Can you copy out every line below character for character, leaving out the picture markers?

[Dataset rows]
====================

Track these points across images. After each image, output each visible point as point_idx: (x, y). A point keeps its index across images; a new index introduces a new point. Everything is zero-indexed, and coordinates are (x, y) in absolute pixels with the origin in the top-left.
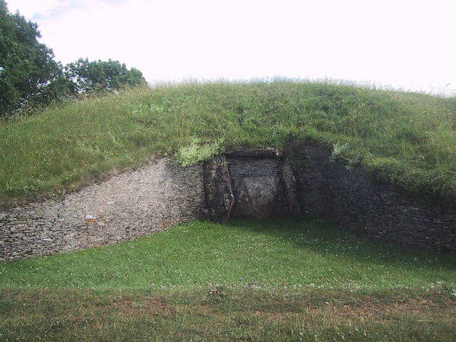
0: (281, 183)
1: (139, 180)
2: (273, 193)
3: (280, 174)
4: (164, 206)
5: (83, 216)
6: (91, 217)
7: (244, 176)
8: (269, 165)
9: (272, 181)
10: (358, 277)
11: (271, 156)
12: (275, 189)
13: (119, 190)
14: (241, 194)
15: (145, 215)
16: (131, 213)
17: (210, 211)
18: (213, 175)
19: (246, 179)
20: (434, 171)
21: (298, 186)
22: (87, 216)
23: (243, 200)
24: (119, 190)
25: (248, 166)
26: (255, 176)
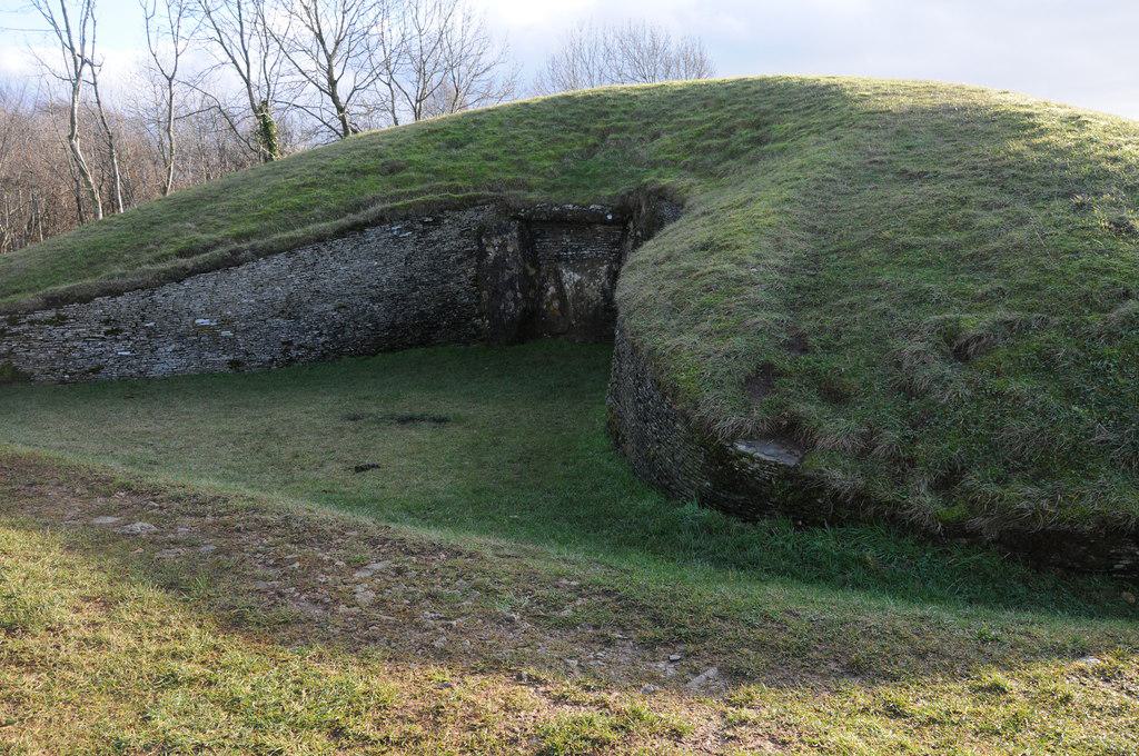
22: (197, 321)
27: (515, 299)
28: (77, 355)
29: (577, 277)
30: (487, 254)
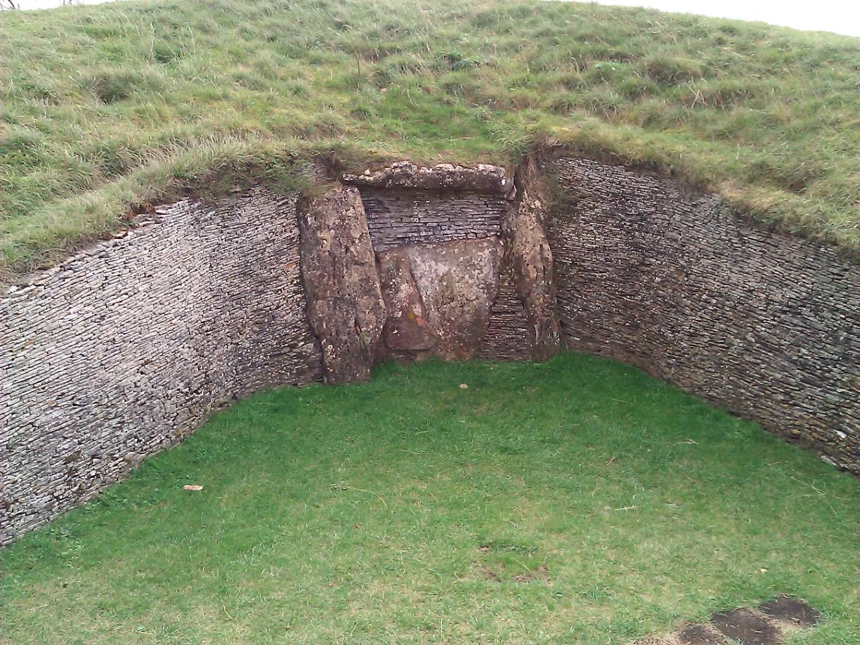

====================

_Solution for this problem_.
Track these points across images. After each image, output each visible point as point_idx: (x, y). A point keeps its index across images; a new index introduces a new point. Everything is zero-indexed, and coordinates are (x, y) in absolute pixels with the origin in the top-left.
0: (281, 183)
1: (139, 180)
2: (273, 193)
3: (280, 174)
4: (164, 206)
5: (83, 216)
6: (91, 217)
7: (244, 176)
8: (269, 165)
9: (272, 181)
10: (358, 277)
11: (271, 156)
12: (275, 189)
13: (119, 190)
14: (241, 194)
15: (145, 215)
16: (131, 213)
17: (210, 211)
18: (213, 175)
19: (246, 179)
20: (434, 171)
21: (298, 186)
22: (87, 216)
23: (243, 200)
24: (119, 190)
25: (248, 166)
26: (255, 176)
22: (197, 321)
27: (515, 299)
28: (77, 355)
29: (577, 277)
30: (487, 254)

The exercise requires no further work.